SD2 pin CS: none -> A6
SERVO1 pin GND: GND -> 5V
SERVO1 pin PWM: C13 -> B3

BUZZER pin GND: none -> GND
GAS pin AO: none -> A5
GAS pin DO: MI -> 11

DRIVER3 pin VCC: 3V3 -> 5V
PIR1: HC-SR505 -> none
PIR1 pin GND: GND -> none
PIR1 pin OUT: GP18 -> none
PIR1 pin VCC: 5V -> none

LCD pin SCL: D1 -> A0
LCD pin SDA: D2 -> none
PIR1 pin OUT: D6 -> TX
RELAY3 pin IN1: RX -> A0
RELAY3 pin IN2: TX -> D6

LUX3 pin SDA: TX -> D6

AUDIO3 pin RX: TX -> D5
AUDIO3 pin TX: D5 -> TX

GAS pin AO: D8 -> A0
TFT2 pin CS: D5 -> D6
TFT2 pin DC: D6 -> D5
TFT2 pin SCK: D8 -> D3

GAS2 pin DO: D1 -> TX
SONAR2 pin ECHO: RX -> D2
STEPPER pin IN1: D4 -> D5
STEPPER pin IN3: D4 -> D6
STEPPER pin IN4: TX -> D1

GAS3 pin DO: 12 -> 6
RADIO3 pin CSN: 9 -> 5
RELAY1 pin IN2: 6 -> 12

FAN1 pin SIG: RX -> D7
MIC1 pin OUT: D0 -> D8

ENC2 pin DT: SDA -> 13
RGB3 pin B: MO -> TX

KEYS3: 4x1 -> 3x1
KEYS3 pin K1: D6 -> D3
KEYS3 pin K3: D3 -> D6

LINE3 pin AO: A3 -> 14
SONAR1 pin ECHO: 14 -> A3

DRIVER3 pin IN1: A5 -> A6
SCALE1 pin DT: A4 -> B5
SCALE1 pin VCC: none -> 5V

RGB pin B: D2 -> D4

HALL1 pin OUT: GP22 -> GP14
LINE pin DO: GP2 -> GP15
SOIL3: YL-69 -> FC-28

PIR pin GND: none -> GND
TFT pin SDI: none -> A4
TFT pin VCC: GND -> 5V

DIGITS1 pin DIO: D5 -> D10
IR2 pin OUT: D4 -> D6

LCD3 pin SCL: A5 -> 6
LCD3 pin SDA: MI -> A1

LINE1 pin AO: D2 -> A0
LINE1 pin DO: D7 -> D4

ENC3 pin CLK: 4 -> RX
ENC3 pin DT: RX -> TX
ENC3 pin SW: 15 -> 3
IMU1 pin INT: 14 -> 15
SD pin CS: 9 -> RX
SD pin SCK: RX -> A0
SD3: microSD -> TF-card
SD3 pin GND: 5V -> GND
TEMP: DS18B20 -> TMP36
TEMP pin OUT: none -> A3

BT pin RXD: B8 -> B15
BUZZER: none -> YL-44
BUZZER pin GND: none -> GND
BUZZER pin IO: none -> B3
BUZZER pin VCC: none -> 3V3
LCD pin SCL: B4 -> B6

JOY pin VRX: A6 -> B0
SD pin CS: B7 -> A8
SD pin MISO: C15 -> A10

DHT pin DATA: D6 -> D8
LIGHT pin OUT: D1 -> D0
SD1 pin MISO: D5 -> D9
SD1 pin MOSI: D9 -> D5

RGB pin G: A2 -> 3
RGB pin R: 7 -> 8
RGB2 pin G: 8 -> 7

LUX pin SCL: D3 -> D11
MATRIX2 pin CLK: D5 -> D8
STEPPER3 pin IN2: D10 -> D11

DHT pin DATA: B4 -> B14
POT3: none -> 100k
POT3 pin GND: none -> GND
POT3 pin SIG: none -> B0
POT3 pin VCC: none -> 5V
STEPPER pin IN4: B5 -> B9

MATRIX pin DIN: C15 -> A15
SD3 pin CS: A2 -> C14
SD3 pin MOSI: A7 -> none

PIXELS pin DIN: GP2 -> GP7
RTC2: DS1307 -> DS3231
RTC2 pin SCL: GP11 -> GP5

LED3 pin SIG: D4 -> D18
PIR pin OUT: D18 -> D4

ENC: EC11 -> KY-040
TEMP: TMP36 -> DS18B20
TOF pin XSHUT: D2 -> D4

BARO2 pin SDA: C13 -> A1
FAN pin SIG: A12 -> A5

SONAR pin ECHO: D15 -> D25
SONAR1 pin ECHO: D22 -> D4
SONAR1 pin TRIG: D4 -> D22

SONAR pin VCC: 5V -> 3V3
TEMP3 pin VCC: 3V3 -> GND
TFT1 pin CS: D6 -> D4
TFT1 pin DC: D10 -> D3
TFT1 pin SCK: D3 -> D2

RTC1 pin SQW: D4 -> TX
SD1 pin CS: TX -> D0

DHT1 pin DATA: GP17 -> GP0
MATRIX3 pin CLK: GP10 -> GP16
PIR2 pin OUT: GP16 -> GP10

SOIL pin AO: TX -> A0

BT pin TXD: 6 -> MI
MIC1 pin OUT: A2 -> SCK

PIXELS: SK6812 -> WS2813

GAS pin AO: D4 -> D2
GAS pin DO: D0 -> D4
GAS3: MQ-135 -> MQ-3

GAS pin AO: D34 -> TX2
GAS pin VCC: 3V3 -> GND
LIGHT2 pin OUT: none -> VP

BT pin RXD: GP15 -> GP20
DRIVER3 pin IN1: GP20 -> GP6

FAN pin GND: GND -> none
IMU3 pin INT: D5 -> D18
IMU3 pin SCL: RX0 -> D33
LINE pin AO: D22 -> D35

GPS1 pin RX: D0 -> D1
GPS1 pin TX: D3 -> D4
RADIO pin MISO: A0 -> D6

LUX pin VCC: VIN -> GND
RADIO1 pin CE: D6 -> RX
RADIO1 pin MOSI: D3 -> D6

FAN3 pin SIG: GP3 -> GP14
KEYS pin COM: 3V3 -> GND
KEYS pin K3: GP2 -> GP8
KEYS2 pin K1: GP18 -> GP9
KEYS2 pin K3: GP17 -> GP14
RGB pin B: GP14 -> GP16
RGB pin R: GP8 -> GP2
-*-*-
Aim of the task - Beginning with the line that has "PIR1 pin GND: GND -> none" and ending with the line that has "TFT pin SDI: none -> A4", set down the lines above exactly and include no others.

Response to this exercise -
PIR1 pin GND: GND -> none
PIR1 pin OUT: GP18 -> none
PIR1 pin VCC: 5V -> none

LCD pin SCL: D1 -> A0
LCD pin SDA: D2 -> none
PIR1 pin OUT: D6 -> TX
RELAY3 pin IN1: RX -> A0
RELAY3 pin IN2: TX -> D6

LUX3 pin SDA: TX -> D6

AUDIO3 pin RX: TX -> D5
AUDIO3 pin TX: D5 -> TX

GAS pin AO: D8 -> A0
TFT2 pin CS: D5 -> D6
TFT2 pin DC: D6 -> D5
TFT2 pin SCK: D8 -> D3

GAS2 pin DO: D1 -> TX
SONAR2 pin ECHO: RX -> D2
STEPPER pin IN1: D4 -> D5
STEPPER pin IN3: D4 -> D6
STEPPER pin IN4: TX -> D1

GAS3 pin DO: 12 -> 6
RADIO3 pin CSN: 9 -> 5
RELAY1 pin IN2: 6 -> 12

FAN1 pin SIG: RX -> D7
MIC1 pin OUT: D0 -> D8

ENC2 pin DT: SDA -> 13
RGB3 pin B: MO -> TX

KEYS3: 4x1 -> 3x1
KEYS3 pin K1: D6 -> D3
KEYS3 pin K3: D3 -> D6

LINE3 pin AO: A3 -> 14
SONAR1 pin ECHO: 14 -> A3

DRIVER3 pin IN1: A5 -> A6
SCALE1 pin DT: A4 -> B5
SCALE1 pin VCC: none -> 5V

RGB pin B: D2 -> D4

HALL1 pin OUT: GP22 -> GP14
LINE pin DO: GP2 -> GP15
SOIL3: YL-69 -> FC-28

PIR pin GND: none -> GND
TFT pin SDI: none -> A4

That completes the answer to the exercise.